Data records:
::::

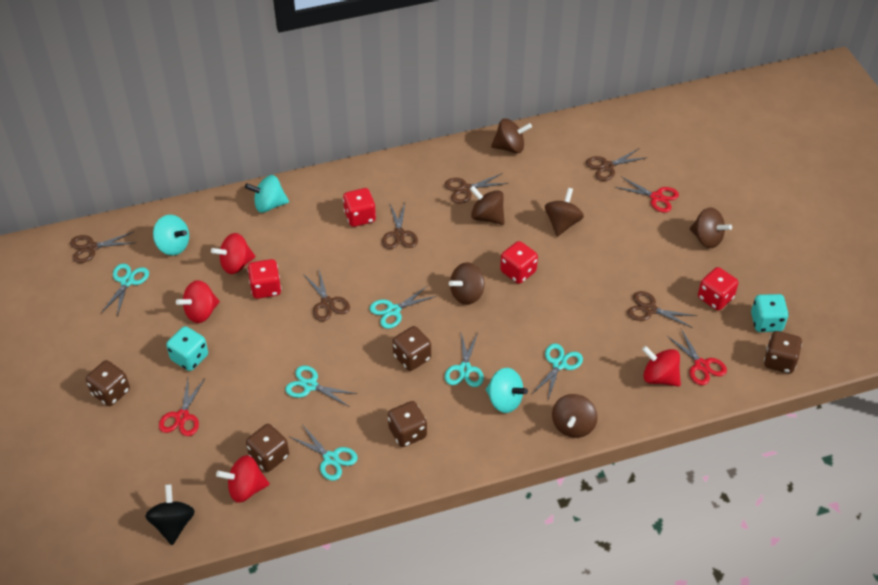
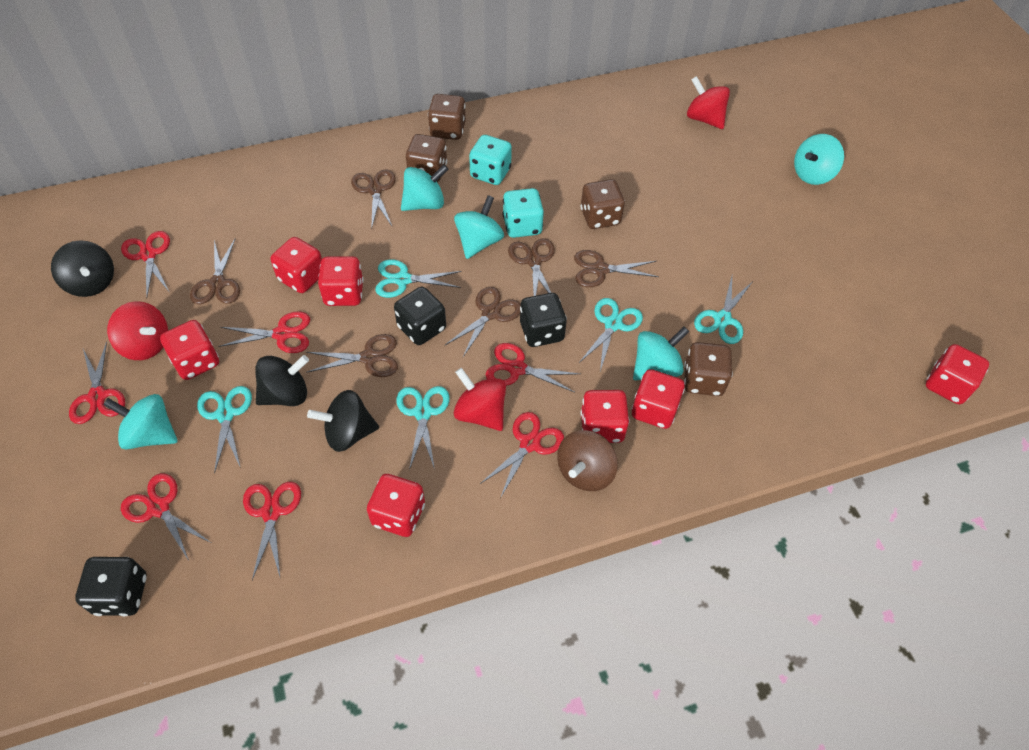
black dice: 0 -> 3
black spinning top: 1 -> 3
brown dice: 5 -> 4
brown spinning top: 6 -> 1
red dice: 4 -> 7
red scissors: 3 -> 7
red spinning top: 4 -> 3
turquoise scissors: 6 -> 5
turquoise spinning top: 3 -> 5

::::

What the exercise asks
Write out again only the lines from the one with "turquoise scissors: 6 -> 5" through the last line of the records above. Keep every word as it stands.

The answer
turquoise scissors: 6 -> 5
turquoise spinning top: 3 -> 5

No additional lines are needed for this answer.